WHAT TO DO: Every record is to be printed exactly as it appears.

EXTRACTED RECORDS:
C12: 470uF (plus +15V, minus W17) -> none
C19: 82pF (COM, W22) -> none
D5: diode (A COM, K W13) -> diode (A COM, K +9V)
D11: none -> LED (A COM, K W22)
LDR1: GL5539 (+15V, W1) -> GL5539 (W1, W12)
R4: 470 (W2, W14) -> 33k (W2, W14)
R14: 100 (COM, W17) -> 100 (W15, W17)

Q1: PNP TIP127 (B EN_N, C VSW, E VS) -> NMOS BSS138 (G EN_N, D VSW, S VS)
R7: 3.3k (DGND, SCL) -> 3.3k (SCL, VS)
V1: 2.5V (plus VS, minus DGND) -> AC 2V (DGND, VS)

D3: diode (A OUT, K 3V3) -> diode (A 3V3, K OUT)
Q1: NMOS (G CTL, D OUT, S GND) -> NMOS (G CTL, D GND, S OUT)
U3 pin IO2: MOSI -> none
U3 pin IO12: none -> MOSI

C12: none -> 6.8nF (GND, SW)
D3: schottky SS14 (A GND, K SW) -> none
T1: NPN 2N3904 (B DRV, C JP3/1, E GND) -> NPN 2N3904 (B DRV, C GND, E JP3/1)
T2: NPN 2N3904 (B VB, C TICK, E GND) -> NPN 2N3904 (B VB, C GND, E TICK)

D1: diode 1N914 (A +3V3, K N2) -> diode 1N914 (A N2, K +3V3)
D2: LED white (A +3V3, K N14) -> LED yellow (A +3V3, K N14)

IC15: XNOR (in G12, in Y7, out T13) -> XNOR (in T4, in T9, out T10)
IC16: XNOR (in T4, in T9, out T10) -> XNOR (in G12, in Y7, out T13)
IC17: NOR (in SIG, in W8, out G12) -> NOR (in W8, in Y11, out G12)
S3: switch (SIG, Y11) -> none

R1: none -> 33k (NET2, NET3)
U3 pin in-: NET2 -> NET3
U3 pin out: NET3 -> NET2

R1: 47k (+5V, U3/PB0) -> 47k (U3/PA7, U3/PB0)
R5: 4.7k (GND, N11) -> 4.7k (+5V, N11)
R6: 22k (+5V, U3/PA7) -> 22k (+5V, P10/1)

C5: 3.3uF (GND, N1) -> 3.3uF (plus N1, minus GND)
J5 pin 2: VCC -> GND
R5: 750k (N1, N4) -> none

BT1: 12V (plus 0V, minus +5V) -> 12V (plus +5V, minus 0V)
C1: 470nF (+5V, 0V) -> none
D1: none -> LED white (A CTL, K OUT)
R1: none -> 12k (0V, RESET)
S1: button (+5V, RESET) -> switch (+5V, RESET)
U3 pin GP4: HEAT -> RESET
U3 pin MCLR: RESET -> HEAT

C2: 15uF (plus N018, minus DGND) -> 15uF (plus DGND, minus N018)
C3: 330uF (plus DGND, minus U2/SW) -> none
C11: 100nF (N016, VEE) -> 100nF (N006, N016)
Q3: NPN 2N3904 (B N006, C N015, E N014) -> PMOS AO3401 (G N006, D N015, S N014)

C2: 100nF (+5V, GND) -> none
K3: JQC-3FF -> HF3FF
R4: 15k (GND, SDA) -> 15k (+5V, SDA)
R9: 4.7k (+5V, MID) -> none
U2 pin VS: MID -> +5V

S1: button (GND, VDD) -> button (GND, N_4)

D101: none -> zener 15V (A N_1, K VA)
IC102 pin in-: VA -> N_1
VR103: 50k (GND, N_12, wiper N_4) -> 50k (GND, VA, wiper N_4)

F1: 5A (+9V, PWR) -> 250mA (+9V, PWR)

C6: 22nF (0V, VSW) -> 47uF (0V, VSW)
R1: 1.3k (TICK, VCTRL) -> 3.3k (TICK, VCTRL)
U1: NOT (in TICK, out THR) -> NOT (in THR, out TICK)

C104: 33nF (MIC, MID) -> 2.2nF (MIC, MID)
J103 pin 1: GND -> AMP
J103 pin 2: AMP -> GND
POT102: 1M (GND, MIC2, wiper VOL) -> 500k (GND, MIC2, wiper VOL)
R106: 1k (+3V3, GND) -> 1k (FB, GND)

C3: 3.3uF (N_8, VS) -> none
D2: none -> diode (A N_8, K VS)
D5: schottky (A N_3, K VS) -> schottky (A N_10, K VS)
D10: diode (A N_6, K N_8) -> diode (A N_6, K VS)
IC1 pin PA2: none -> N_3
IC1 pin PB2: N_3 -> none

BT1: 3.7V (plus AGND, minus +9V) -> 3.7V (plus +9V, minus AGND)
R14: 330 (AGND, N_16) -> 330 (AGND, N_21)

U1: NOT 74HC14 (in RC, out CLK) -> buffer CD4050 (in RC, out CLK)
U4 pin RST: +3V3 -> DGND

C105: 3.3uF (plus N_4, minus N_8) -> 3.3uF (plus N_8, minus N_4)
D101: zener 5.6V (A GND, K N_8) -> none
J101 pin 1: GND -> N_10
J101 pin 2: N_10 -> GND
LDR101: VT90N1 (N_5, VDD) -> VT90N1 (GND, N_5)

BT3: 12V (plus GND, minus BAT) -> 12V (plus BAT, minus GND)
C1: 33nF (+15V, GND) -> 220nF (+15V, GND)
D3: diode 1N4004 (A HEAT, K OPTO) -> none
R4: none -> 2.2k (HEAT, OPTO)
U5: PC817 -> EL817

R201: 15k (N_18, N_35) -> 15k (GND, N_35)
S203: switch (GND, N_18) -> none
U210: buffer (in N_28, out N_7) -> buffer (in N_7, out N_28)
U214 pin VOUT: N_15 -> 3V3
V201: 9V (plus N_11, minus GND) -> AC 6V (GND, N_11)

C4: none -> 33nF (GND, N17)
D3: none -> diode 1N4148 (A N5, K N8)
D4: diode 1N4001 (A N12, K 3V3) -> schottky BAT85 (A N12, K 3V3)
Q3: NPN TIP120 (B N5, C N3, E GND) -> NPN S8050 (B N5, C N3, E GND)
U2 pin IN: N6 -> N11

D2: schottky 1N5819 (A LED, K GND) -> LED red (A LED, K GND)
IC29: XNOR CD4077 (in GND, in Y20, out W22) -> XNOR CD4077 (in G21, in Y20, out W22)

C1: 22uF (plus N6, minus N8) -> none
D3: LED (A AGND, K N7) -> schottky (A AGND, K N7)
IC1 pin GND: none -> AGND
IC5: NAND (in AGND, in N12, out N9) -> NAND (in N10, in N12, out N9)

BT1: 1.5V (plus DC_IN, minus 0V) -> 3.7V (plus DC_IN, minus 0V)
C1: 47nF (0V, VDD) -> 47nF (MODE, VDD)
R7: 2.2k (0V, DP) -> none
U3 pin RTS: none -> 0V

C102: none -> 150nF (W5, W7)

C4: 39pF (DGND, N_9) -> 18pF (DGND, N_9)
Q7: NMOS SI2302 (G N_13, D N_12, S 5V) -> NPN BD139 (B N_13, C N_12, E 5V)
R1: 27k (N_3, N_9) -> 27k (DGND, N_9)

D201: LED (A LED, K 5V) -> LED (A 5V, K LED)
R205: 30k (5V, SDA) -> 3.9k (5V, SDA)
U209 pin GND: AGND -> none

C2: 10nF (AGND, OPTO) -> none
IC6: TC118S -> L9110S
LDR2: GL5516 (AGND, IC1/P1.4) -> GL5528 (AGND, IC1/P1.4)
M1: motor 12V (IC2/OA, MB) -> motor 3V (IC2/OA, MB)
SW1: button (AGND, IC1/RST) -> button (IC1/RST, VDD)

RESPONSE AREA:
C12: 470uF (plus +15V, minus W17) -> none
C19: 82pF (COM, W22) -> none
D5: diode (A COM, K W13) -> diode (A COM, K +9V)
D11: none -> LED (A COM, K W22)
LDR1: GL5539 (+15V, W1) -> GL5539 (W1, W12)
R4: 470 (W2, W14) -> 33k (W2, W14)
R14: 100 (COM, W17) -> 100 (W15, W17)

Q1: PNP TIP127 (B EN_N, C VSW, E VS) -> NMOS BSS138 (G EN_N, D VSW, S VS)
R7: 3.3k (DGND, SCL) -> 3.3k (SCL, VS)
V1: 2.5V (plus VS, minus DGND) -> AC 2V (DGND, VS)

D3: diode (A OUT, K 3V3) -> diode (A 3V3, K OUT)
Q1: NMOS (G CTL, D OUT, S GND) -> NMOS (G CTL, D GND, S OUT)
U3 pin IO2: MOSI -> none
U3 pin IO12: none -> MOSI

C12: none -> 6.8nF (GND, SW)
D3: schottky SS14 (A GND, K SW) -> none
T1: NPN 2N3904 (B DRV, C JP3/1, E GND) -> NPN 2N3904 (B DRV, C GND, E JP3/1)
T2: NPN 2N3904 (B VB, C TICK, E GND) -> NPN 2N3904 (B VB, C GND, E TICK)

D1: diode 1N914 (A +3V3, K N2) -> diode 1N914 (A N2, K +3V3)
D2: LED white (A +3V3, K N14) -> LED yellow (A +3V3, K N14)

IC15: XNOR (in G12, in Y7, out T13) -> XNOR (in T4, in T9, out T10)
IC16: XNOR (in T4, in T9, out T10) -> XNOR (in G12, in Y7, out T13)
IC17: NOR (in SIG, in W8, out G12) -> NOR (in W8, in Y11, out G12)
S3: switch (SIG, Y11) -> none

R1: none -> 33k (NET2, NET3)
U3 pin in-: NET2 -> NET3
U3 pin out: NET3 -> NET2

R1: 47k (+5V, U3/PB0) -> 47k (U3/PA7, U3/PB0)
R5: 4.7k (GND, N11) -> 4.7k (+5V, N11)
R6: 22k (+5V, U3/PA7) -> 22k (+5V, P10/1)

C5: 3.3uF (GND, N1) -> 3.3uF (plus N1, minus GND)
J5 pin 2: VCC -> GND
R5: 750k (N1, N4) -> none

BT1: 12V (plus 0V, minus +5V) -> 12V (plus +5V, minus 0V)
C1: 470nF (+5V, 0V) -> none
D1: none -> LED white (A CTL, K OUT)
R1: none -> 12k (0V, RESET)
S1: button (+5V, RESET) -> switch (+5V, RESET)
U3 pin GP4: HEAT -> RESET
U3 pin MCLR: RESET -> HEAT

C2: 15uF (plus N018, minus DGND) -> 15uF (plus DGND, minus N018)
C3: 330uF (plus DGND, minus U2/SW) -> none
C11: 100nF (N016, VEE) -> 100nF (N006, N016)
Q3: NPN 2N3904 (B N006, C N015, E N014) -> PMOS AO3401 (G N006, D N015, S N014)

C2: 100nF (+5V, GND) -> none
K3: JQC-3FF -> HF3FF
R4: 15k (GND, SDA) -> 15k (+5V, SDA)
R9: 4.7k (+5V, MID) -> none
U2 pin VS: MID -> +5V

S1: button (GND, VDD) -> button (GND, N_4)

D101: none -> zener 15V (A N_1, K VA)
IC102 pin in-: VA -> N_1
VR103: 50k (GND, N_12, wiper N_4) -> 50k (GND, VA, wiper N_4)

F1: 5A (+9V, PWR) -> 250mA (+9V, PWR)

C6: 22nF (0V, VSW) -> 47uF (0V, VSW)
R1: 1.3k (TICK, VCTRL) -> 3.3k (TICK, VCTRL)
U1: NOT (in TICK, out THR) -> NOT (in THR, out TICK)

C104: 33nF (MIC, MID) -> 2.2nF (MIC, MID)
J103 pin 1: GND -> AMP
J103 pin 2: AMP -> GND
POT102: 1M (GND, MIC2, wiper VOL) -> 500k (GND, MIC2, wiper VOL)
R106: 1k (+3V3, GND) -> 1k (FB, GND)

C3: 3.3uF (N_8, VS) -> none
D2: none -> diode (A N_8, K VS)
D5: schottky (A N_3, K VS) -> schottky (A N_10, K VS)
D10: diode (A N_6, K N_8) -> diode (A N_6, K VS)
IC1 pin PA2: none -> N_3
IC1 pin PB2: N_3 -> none

BT1: 3.7V (plus AGND, minus +9V) -> 3.7V (plus +9V, minus AGND)
R14: 330 (AGND, N_16) -> 330 (AGND, N_21)

U1: NOT 74HC14 (in RC, out CLK) -> buffer CD4050 (in RC, out CLK)
U4 pin RST: +3V3 -> DGND

C105: 3.3uF (plus N_4, minus N_8) -> 3.3uF (plus N_8, minus N_4)
D101: zener 5.6V (A GND, K N_8) -> none
J101 pin 1: GND -> N_10
J101 pin 2: N_10 -> GND
LDR101: VT90N1 (N_5, VDD) -> VT90N1 (GND, N_5)

BT3: 12V (plus GND, minus BAT) -> 12V (plus BAT, minus GND)
C1: 33nF (+15V, GND) -> 220nF (+15V, GND)
D3: diode 1N4004 (A HEAT, K OPTO) -> none
R4: none -> 2.2k (HEAT, OPTO)
U5: PC817 -> EL817

R201: 15k (N_18, N_35) -> 15k (GND, N_35)
S203: switch (GND, N_18) -> none
U210: buffer (in N_28, out N_7) -> buffer (in N_7, out N_28)
U214 pin VOUT: N_15 -> 3V3
V201: 9V (plus N_11, minus GND) -> AC 6V (GND, N_11)

C4: none -> 33nF (GND, N17)
D3: none -> diode 1N4148 (A N5, K N8)
D4: diode 1N4001 (A N12, K 3V3) -> schottky BAT85 (A N12, K 3V3)
Q3: NPN TIP120 (B N5, C N3, E GND) -> NPN S8050 (B N5, C N3, E GND)
U2 pin IN: N6 -> N11

D2: schottky 1N5819 (A LED, K GND) -> LED red (A LED, K GND)
IC29: XNOR CD4077 (in GND, in Y20, out W22) -> XNOR CD4077 (in G21, in Y20, out W22)

C1: 22uF (plus N6, minus N8) -> none
D3: LED (A AGND, K N7) -> schottky (A AGND, K N7)
IC1 pin GND: none -> AGND
IC5: NAND (in AGND, in N12, out N9) -> NAND (in N10, in N12, out N9)

BT1: 1.5V (plus DC_IN, minus 0V) -> 3.7V (plus DC_IN, minus 0V)
C1: 47nF (0V, VDD) -> 47nF (MODE, VDD)
R7: 2.2k (0V, DP) -> none
U3 pin RTS: none -> 0V

C102: none -> 150nF (W5, W7)

C4: 39pF (DGND, N_9) -> 18pF (DGND, N_9)
Q7: NMOS SI2302 (G N_13, D N_12, S 5V) -> NPN BD139 (B N_13, C N_12, E 5V)
R1: 27k (N_3, N_9) -> 27k (DGND, N_9)

D201: LED (A LED, K 5V) -> LED (A 5V, K LED)
R205: 30k (5V, SDA) -> 3.9k (5V, SDA)
U209 pin GND: AGND -> none

C2: 10nF (AGND, OPTO) -> none
IC6: TC118S -> L9110S
LDR2: GL5516 (AGND, IC1/P1.4) -> GL5528 (AGND, IC1/P1.4)
M1: motor 12V (IC2/OA, MB) -> motor 3V (IC2/OA, MB)
SW1: button (AGND, IC1/RST) -> button (IC1/RST, VDD)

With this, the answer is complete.